TASK MATERIAL section start

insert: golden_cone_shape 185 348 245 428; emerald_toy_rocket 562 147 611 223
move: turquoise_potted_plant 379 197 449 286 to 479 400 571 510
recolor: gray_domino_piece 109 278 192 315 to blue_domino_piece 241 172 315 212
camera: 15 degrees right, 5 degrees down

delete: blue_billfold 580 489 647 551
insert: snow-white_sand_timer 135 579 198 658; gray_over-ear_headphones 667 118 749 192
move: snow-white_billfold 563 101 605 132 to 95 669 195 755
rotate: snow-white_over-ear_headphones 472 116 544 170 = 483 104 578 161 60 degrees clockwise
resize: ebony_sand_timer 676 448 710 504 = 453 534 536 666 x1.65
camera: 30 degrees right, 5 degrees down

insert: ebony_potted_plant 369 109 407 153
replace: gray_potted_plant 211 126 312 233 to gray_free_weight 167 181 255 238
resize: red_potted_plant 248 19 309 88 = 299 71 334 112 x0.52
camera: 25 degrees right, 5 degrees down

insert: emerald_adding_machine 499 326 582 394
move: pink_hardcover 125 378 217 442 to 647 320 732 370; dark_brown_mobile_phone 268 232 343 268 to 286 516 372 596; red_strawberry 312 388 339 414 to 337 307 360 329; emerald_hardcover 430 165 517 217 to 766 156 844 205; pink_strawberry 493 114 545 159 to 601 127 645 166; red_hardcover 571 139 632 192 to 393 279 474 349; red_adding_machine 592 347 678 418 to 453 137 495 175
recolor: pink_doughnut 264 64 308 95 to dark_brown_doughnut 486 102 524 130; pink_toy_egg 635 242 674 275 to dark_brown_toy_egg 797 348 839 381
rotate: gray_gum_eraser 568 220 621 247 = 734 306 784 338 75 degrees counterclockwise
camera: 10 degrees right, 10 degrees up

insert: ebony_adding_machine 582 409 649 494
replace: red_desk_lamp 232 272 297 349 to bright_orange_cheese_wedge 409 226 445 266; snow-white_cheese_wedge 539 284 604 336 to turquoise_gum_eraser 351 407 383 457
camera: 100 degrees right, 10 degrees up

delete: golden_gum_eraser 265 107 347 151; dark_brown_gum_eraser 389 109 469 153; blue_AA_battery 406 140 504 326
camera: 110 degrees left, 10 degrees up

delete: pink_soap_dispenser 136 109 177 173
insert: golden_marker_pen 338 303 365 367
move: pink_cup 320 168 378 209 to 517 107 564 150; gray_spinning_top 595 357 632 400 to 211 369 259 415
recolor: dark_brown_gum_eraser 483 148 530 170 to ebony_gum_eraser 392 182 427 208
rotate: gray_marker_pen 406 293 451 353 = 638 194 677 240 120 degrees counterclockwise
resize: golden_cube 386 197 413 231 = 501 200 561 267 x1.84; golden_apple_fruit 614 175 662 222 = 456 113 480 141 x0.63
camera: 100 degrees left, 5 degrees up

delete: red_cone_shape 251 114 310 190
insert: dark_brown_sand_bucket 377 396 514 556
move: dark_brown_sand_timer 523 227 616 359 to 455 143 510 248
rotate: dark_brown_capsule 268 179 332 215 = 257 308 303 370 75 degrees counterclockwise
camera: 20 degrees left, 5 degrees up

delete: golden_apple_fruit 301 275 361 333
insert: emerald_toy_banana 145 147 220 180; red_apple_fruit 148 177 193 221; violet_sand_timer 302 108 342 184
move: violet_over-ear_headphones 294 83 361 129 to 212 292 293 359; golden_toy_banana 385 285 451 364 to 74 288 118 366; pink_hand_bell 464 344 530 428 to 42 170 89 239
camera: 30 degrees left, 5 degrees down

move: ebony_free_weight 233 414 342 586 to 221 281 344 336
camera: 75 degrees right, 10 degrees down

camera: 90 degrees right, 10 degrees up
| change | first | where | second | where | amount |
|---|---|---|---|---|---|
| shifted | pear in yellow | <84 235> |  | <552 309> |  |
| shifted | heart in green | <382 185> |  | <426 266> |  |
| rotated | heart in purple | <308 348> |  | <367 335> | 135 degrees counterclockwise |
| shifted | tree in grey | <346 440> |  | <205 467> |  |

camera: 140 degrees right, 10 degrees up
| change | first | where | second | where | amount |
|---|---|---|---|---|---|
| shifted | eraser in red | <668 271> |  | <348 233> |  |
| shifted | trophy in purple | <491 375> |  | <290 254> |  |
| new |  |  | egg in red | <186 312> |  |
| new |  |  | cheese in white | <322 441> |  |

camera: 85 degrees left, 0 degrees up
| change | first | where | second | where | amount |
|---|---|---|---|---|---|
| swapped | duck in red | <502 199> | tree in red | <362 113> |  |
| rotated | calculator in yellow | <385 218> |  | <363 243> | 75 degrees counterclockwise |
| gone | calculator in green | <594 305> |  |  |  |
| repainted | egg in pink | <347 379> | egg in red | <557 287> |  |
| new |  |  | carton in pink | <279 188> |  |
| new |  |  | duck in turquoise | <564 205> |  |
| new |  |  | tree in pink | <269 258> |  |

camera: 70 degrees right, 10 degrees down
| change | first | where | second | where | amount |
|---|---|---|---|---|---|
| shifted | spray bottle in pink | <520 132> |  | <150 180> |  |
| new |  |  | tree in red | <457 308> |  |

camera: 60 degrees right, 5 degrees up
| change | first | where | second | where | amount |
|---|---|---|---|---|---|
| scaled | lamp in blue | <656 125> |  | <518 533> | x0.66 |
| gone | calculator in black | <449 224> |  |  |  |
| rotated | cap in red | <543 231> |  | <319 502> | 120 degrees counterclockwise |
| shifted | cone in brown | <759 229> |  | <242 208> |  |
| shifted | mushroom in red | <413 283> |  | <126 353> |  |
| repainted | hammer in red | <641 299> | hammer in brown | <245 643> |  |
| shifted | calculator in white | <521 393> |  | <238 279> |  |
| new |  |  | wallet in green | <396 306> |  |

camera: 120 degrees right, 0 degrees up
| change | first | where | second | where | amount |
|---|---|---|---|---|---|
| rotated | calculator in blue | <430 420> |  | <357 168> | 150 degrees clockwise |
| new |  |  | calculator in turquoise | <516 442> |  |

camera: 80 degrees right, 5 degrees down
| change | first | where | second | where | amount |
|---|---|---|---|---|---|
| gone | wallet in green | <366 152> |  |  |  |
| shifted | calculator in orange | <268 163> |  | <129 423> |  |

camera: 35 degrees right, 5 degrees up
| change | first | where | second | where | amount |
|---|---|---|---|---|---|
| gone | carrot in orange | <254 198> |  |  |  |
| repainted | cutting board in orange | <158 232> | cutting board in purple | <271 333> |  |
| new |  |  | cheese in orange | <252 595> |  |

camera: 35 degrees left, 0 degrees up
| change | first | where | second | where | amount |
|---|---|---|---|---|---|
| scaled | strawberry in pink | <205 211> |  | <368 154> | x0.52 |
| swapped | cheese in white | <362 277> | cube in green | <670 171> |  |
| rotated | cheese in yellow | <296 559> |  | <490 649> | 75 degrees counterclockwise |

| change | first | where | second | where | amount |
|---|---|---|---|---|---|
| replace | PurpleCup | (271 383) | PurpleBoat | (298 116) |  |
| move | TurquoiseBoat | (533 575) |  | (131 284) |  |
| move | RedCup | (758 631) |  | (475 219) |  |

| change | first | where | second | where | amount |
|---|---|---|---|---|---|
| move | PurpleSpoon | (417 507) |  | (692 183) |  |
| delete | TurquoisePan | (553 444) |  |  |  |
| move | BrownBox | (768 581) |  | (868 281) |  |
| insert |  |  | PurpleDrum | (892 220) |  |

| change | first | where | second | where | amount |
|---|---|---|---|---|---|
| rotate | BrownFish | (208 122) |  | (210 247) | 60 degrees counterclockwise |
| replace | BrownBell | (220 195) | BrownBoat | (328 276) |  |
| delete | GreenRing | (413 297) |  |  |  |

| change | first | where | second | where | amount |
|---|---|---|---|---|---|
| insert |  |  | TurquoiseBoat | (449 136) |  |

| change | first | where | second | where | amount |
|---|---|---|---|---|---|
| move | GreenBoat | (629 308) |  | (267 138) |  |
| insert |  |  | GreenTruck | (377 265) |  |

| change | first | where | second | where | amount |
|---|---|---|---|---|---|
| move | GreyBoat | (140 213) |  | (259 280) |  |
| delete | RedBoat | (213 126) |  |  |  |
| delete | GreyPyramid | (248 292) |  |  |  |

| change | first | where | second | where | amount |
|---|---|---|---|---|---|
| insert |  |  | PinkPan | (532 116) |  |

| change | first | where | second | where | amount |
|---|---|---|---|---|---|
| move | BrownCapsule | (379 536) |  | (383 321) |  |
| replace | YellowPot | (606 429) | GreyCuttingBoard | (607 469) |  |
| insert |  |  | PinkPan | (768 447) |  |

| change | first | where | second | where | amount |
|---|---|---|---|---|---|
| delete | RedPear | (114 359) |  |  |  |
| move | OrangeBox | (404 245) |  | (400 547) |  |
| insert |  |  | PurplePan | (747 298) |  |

TASK MATERIAL section end

EXERCISE DETAILS: Your answer should be the lines of the listing above between the line holding "shifted | pear" and the line holding "135 degrees counterclockwise |", inclusive, restated word for word and alone.

TASK ANSWER:
| shifted | pear in yellow | <84 235> |  | <552 309> |  |
| shifted | heart in green | <382 185> |  | <426 266> |  |
| rotated | heart in purple | <308 348> |  | <367 335> | 135 degrees counterclockwise |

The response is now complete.